◆ About this exercise:
Reproduce the listing below in full and exactly; no pictures belong in the copy.

◆ Given information:
= Beginning of Section =

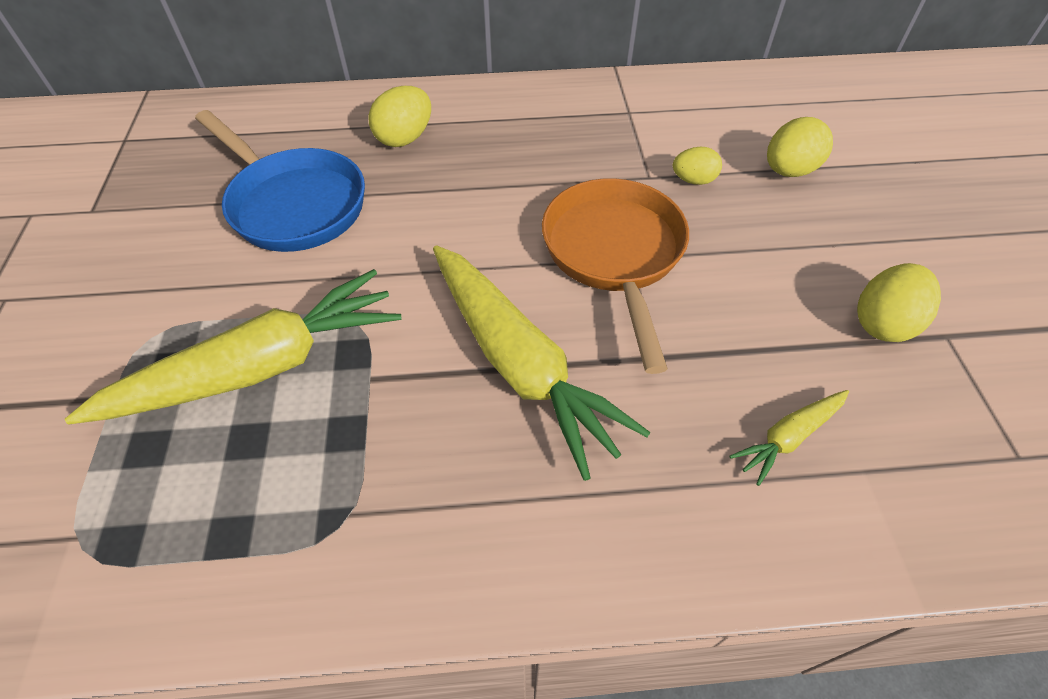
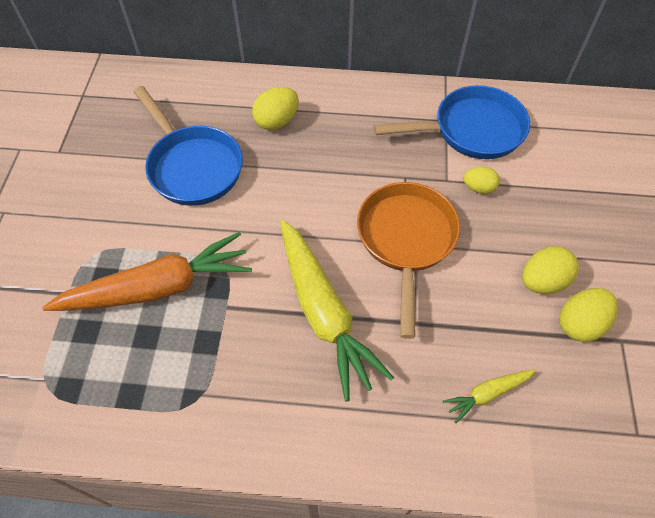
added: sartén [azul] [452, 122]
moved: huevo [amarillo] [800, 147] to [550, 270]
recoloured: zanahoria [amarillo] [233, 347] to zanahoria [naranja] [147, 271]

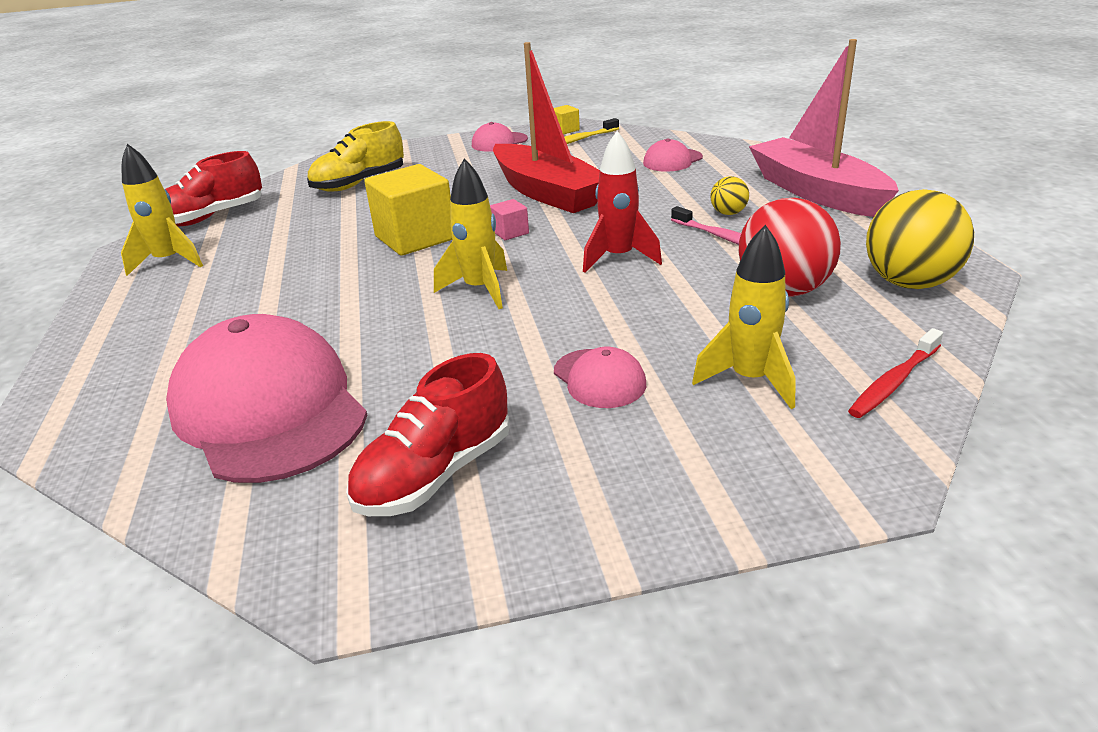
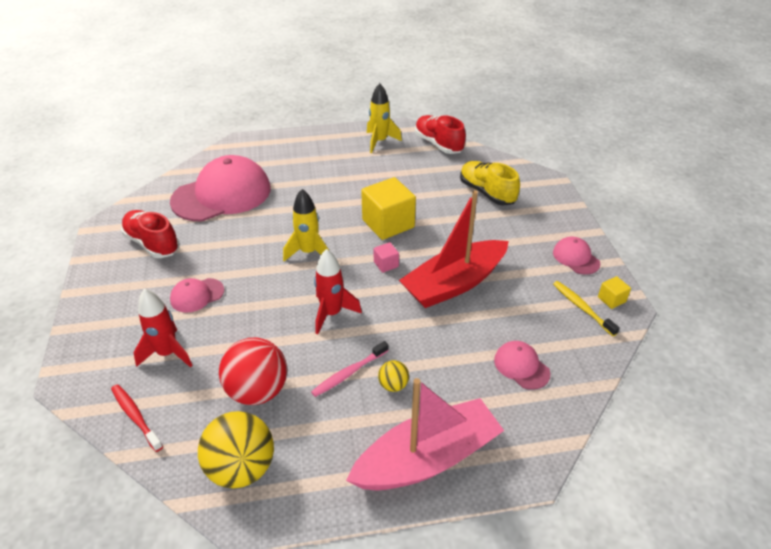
recoloured: cohete [amarillo] [744, 317] to cohete [rojo] [163, 328]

= End of Section =

◆ Result of the exercise:
added: sartén [azul] [452, 122]
moved: huevo [amarillo] [800, 147] to [550, 270]
recoloured: zanahoria [amarillo] [233, 347] to zanahoria [naranja] [147, 271]

recoloured: cohete [amarillo] [744, 317] to cohete [rojo] [163, 328]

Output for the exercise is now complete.